* Exercise: The data below should be copied out exactly, with its pictures omitted.

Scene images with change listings
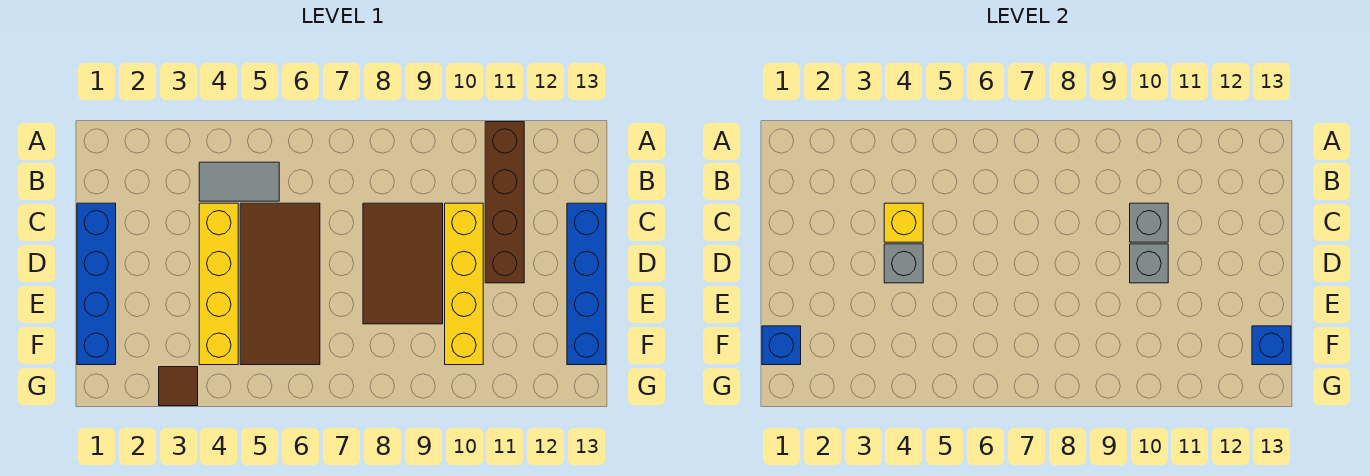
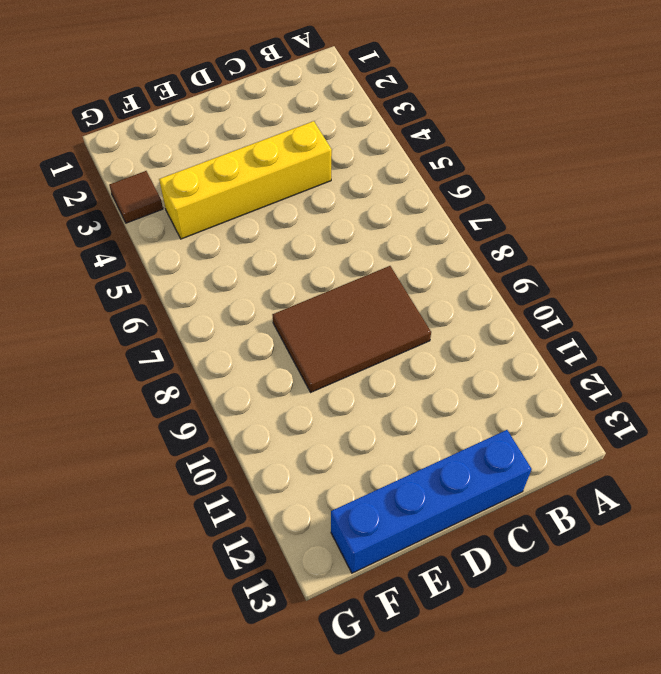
none -> brown brick A11:D11 level 1
none -> grey tile B4:B5 level 1
none -> blue brick C1:F1 level 1

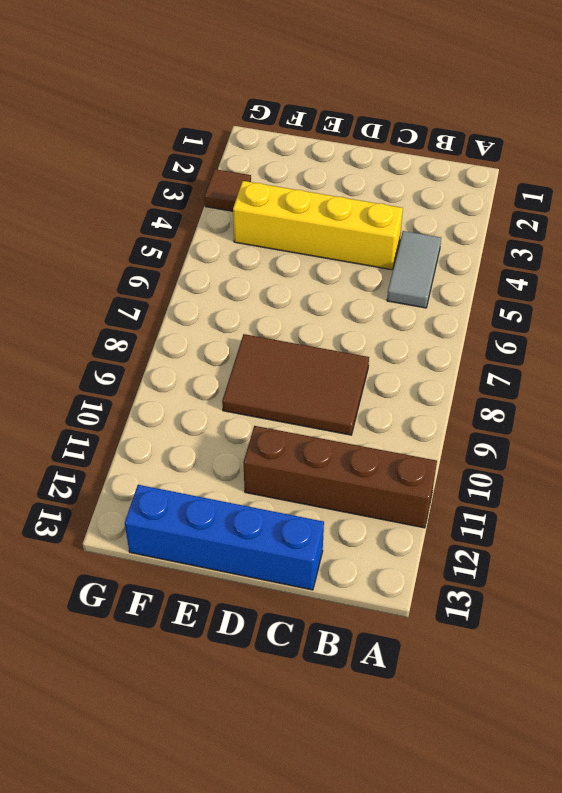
none -> blue brick C1:F1 level 1
none -> brown tile C5:F6 level 1
none -> yellow brick C10:F10 level 1

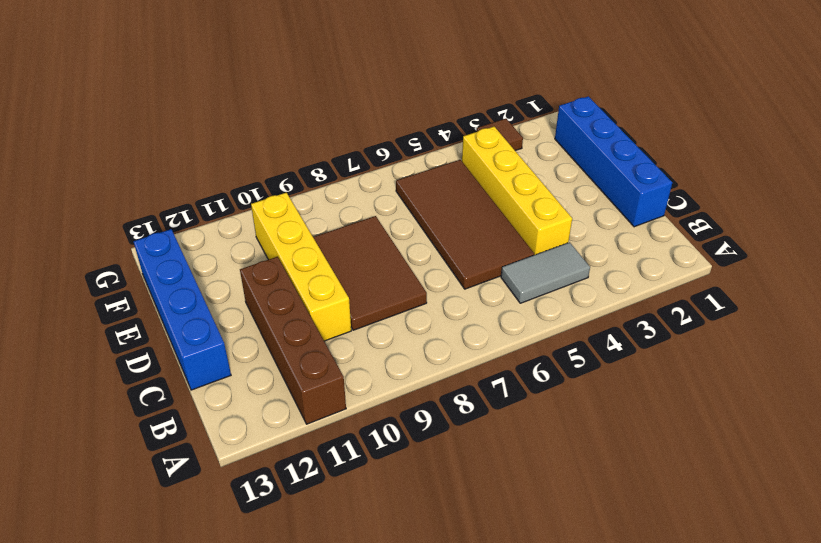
none -> yellow brick C4 level 2
none -> grey brick C10 level 2
none -> grey brick D4 level 2

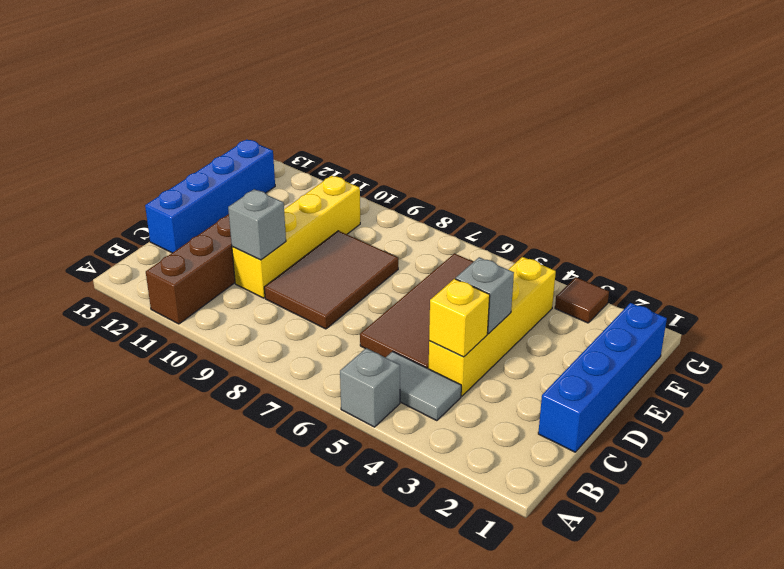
grey brick A5 level 1 -> grey brick D10 level 2
none -> blue brick F1 level 2
none -> blue brick F13 level 2

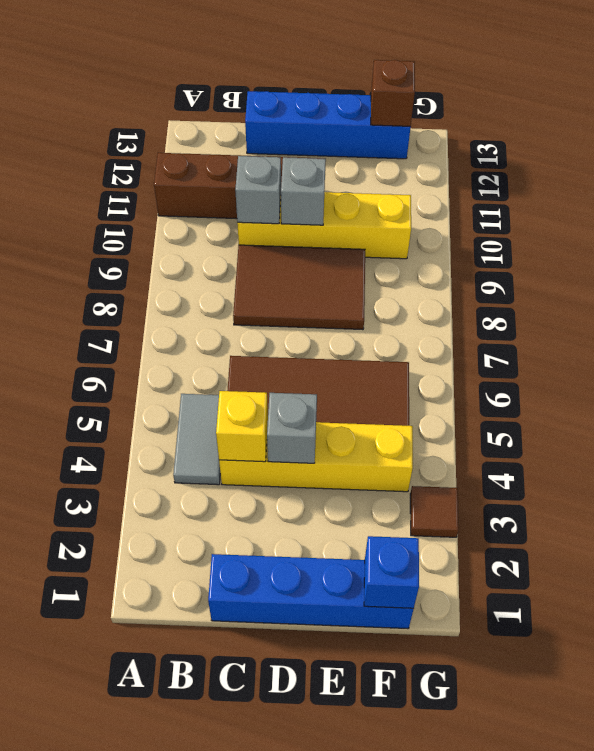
brown brick F13 level 2 -> blue brick F13 level 2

* Written response:
none -> brown brick A11:D11 level 1
none -> grey tile B4:B5 level 1
none -> blue brick C1:F1 level 1

none -> blue brick C1:F1 level 1
none -> brown tile C5:F6 level 1
none -> yellow brick C10:F10 level 1

none -> yellow brick C4 level 2
none -> grey brick C10 level 2
none -> grey brick D4 level 2

grey brick A5 level 1 -> grey brick D10 level 2
none -> blue brick F1 level 2
none -> blue brick F13 level 2

brown brick F13 level 2 -> blue brick F13 level 2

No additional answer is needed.